> **WHAT YOU WILL DO**: Could you reproduce, word for word, everything below from the line containing "(578, 264) = (586, 323): orange" down to the line containing "(598, 200) = (549, 242): yellow donut -> none", with both of those lines included and no others?

------ ENTRIES SUPPLIED ------

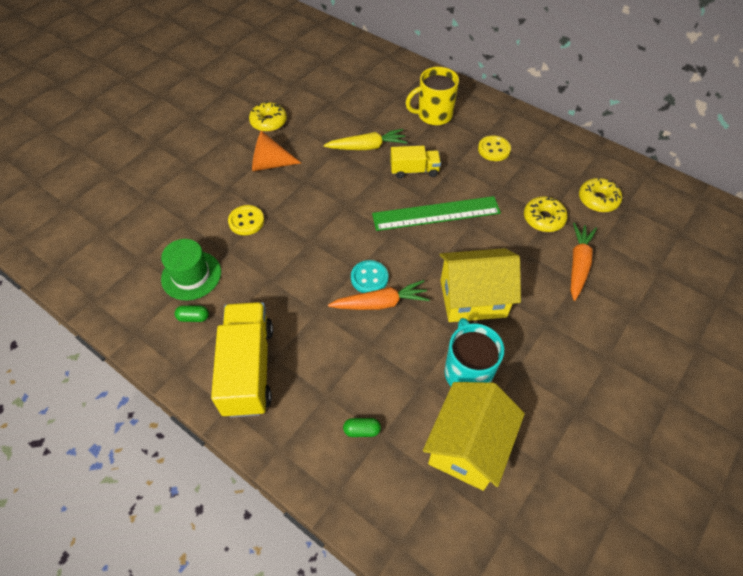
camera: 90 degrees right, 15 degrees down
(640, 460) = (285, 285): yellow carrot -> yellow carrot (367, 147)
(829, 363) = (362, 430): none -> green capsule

------
------ ENTRIES SUPPLIED ------

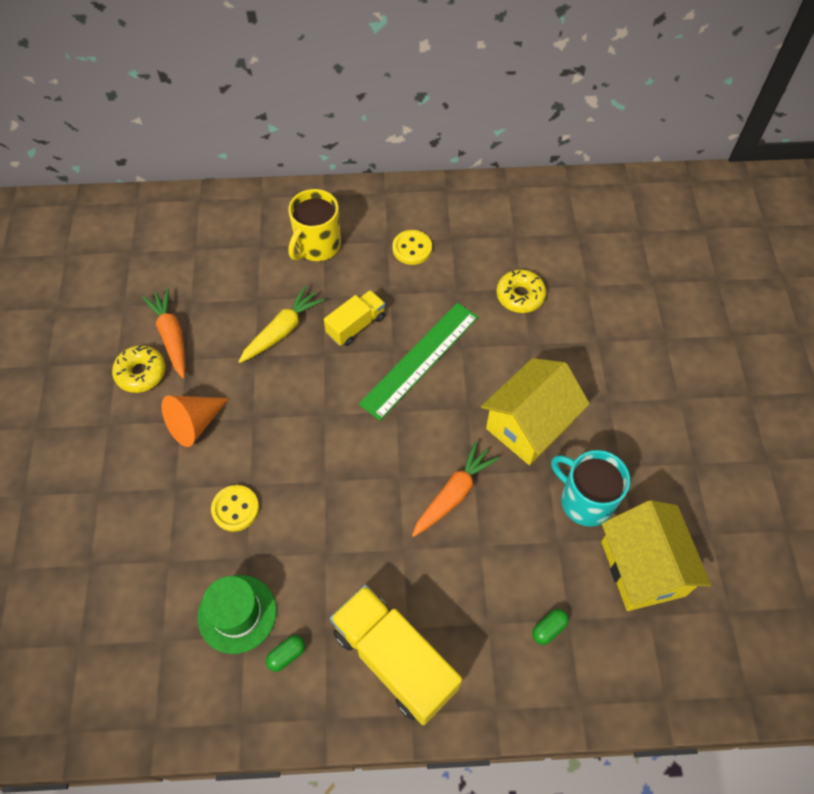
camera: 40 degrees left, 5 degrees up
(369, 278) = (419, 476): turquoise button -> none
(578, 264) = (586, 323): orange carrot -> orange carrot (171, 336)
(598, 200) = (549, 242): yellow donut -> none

------

> **TASK RESPONSE**:
(578, 264) = (586, 323): orange carrot -> orange carrot (171, 336)
(598, 200) = (549, 242): yellow donut -> none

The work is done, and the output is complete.